§ **DIRECTIONS**: The records that follow are to be repeated exactly, with no pictures carried over.

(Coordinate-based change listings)
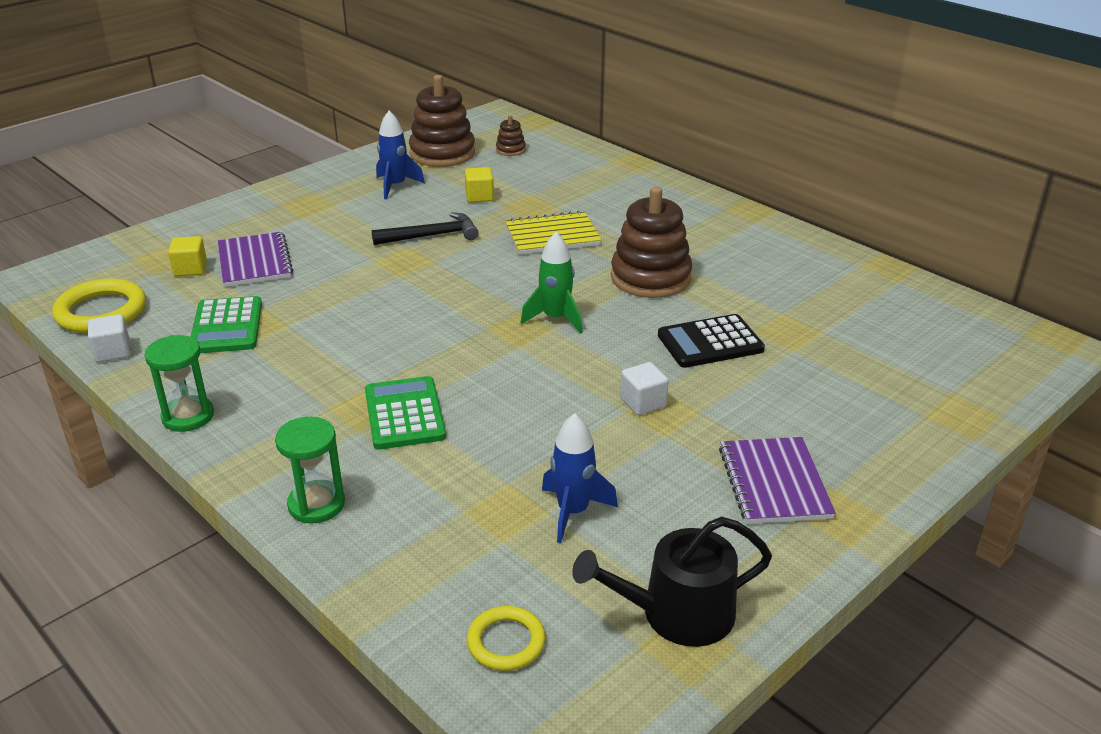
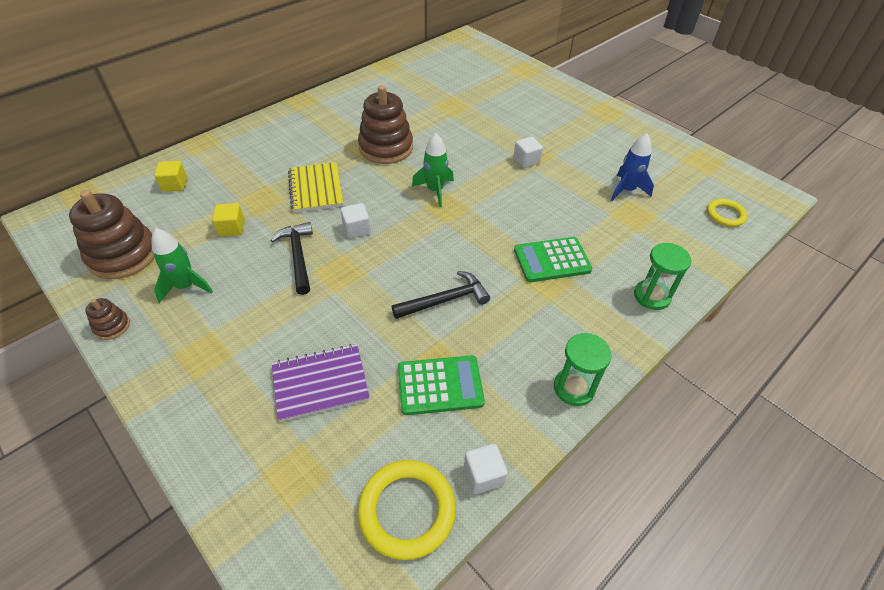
camera: 90 degrees left, 15 degrees up
yellow cube [168,236,207,276] -> yellow cube moved to [154,161,187,192]
blue rocket [376,111,425,199] -> green rocket [151,228,213,303]
brown stacking toy [496,115,526,156] -> brown stacking toy moved to [85,298,130,340]
black watering can [572,517,772,647] -> none
black calculator [658,314,765,368] -> none
purple notebook [719,437,836,524] -> none
none -> white cube [341,203,371,239]
none -> black hammer [392,271,490,319]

§ **THE COMPLETED TASK**:
camera: 90 degrees left, 15 degrees up
yellow cube [168,236,207,276] -> yellow cube moved to [154,161,187,192]
blue rocket [376,111,425,199] -> green rocket [151,228,213,303]
brown stacking toy [496,115,526,156] -> brown stacking toy moved to [85,298,130,340]
black watering can [572,517,772,647] -> none
black calculator [658,314,765,368] -> none
purple notebook [719,437,836,524] -> none
none -> white cube [341,203,371,239]
none -> black hammer [392,271,490,319]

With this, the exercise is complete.